_REQUIRED ACTION_
Write out everything in the records exactly, apart from the pictures.

[Start of section]

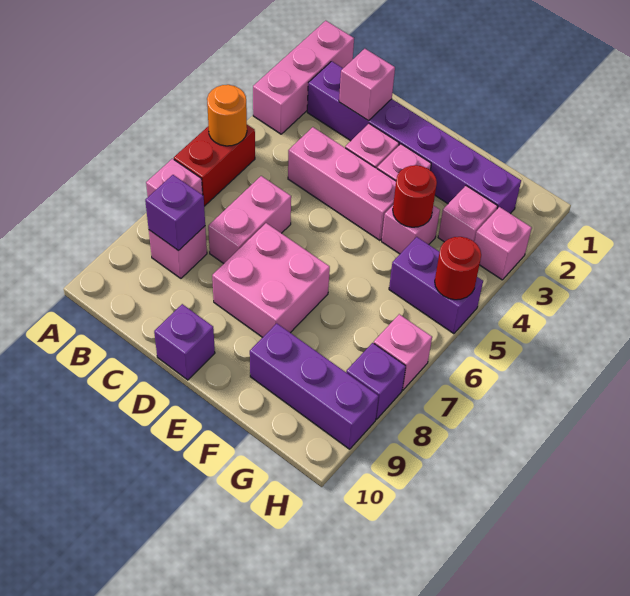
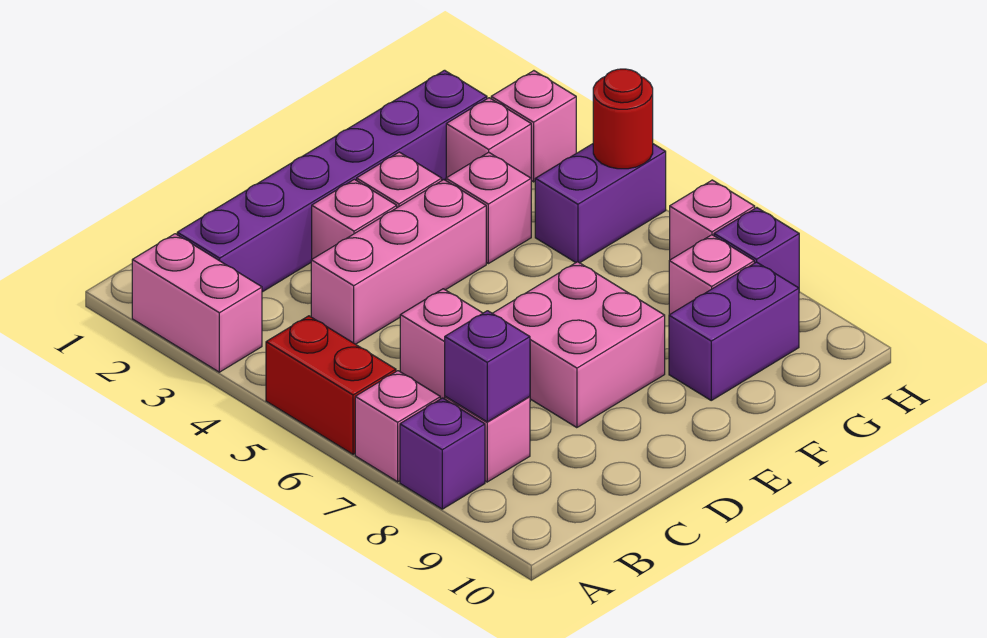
pink 1x3 brick [253,21,354,134] -> pink 1x2 brick [132,234,262,372]
orange 1x1 round brick [207,85,247,146] -> none
pink 1x1 brick [339,49,395,121] -> pink 1x1 brick moved to [669,235,754,315]
purple 1x1 brick [154,304,215,380] -> purple 1x1 brick moved to [400,398,485,509]
red 1x1 round brick [393,165,437,227] -> none
purple 1x3 brick [250,323,379,449] -> purple 1x2 brick [669,262,799,400]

[End of section]

_SOLUTION FOR THIS EXERCISE_
pink 1x3 brick [253,21,354,134] -> pink 1x2 brick [132,234,262,372]
orange 1x1 round brick [207,85,247,146] -> none
pink 1x1 brick [339,49,395,121] -> pink 1x1 brick moved to [669,235,754,315]
purple 1x1 brick [154,304,215,380] -> purple 1x1 brick moved to [400,398,485,509]
red 1x1 round brick [393,165,437,227] -> none
purple 1x3 brick [250,323,379,449] -> purple 1x2 brick [669,262,799,400]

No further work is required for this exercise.